• **BRIEF**
I need the number of lines in the data that include "none"; reply with that number alone.

• **RECORD EXCERPTS**
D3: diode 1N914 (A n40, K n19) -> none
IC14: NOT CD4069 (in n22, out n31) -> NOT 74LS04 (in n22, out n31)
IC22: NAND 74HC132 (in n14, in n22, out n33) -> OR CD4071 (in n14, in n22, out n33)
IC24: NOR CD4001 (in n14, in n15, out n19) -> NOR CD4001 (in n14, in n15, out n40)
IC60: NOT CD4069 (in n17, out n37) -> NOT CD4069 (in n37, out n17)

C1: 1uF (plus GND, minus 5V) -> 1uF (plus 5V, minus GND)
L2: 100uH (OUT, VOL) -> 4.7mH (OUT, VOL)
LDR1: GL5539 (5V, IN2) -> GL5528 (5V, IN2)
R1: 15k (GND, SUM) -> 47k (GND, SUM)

...

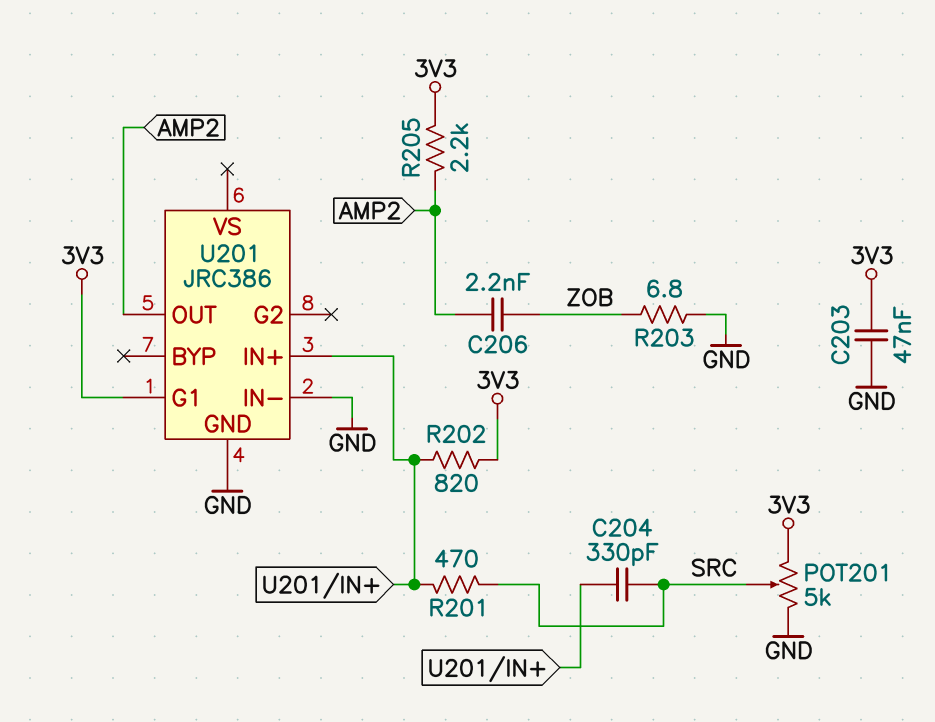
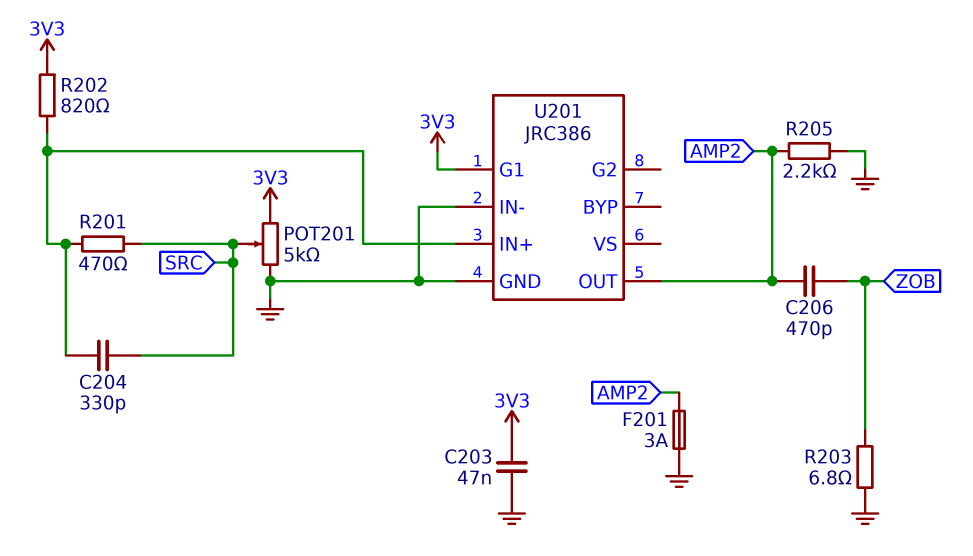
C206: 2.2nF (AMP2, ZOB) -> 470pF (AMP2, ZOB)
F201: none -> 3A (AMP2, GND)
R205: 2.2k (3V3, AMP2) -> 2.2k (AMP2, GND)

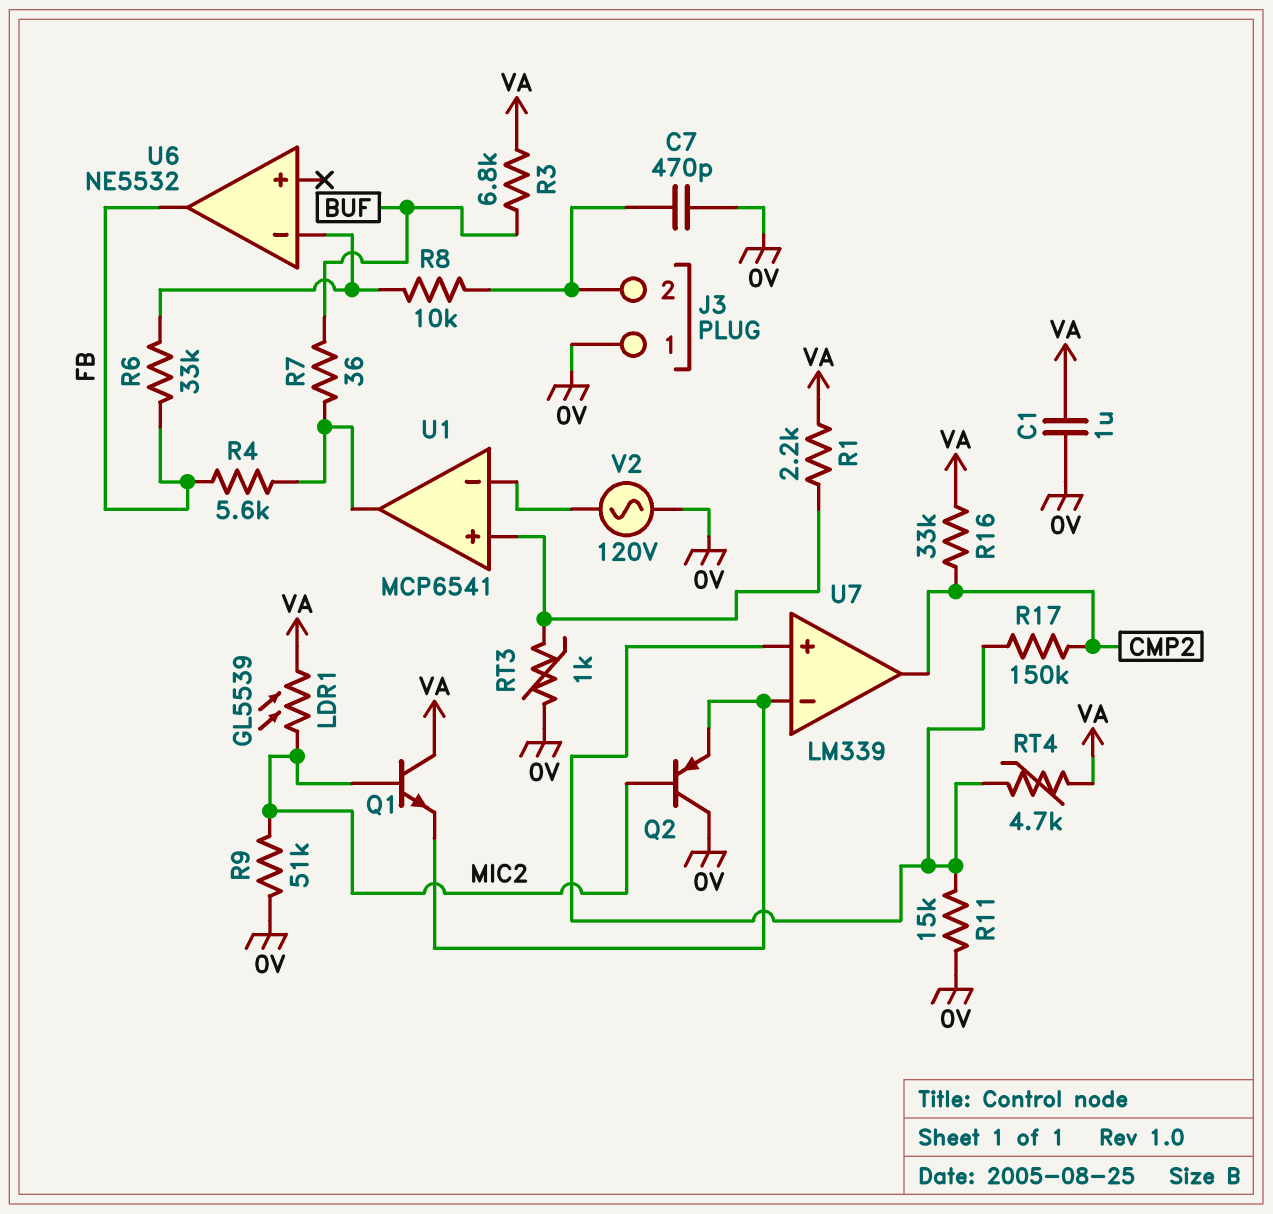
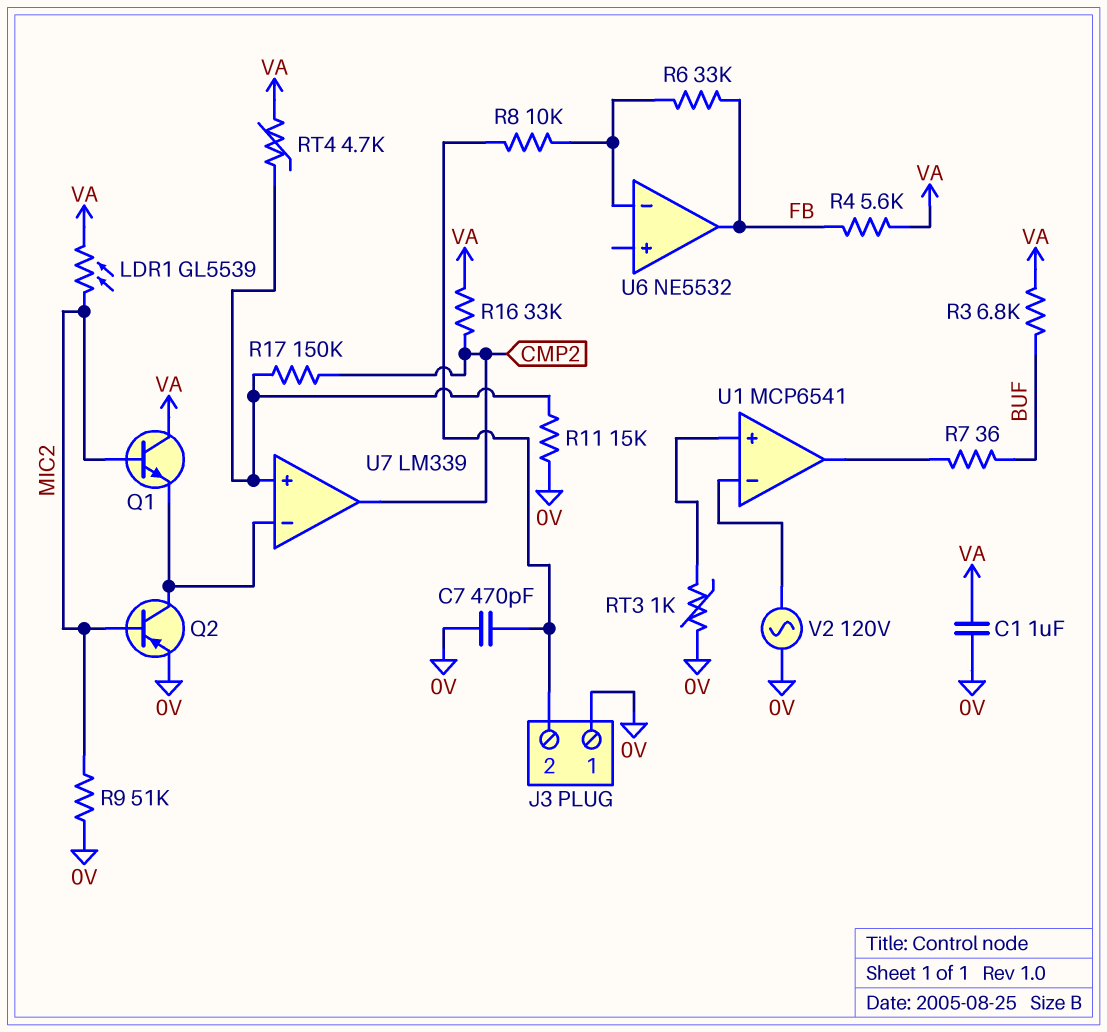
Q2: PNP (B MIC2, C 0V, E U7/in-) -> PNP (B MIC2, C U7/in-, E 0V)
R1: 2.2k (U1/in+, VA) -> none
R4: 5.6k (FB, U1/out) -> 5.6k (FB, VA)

• **EXERCISE RESPONSE**
3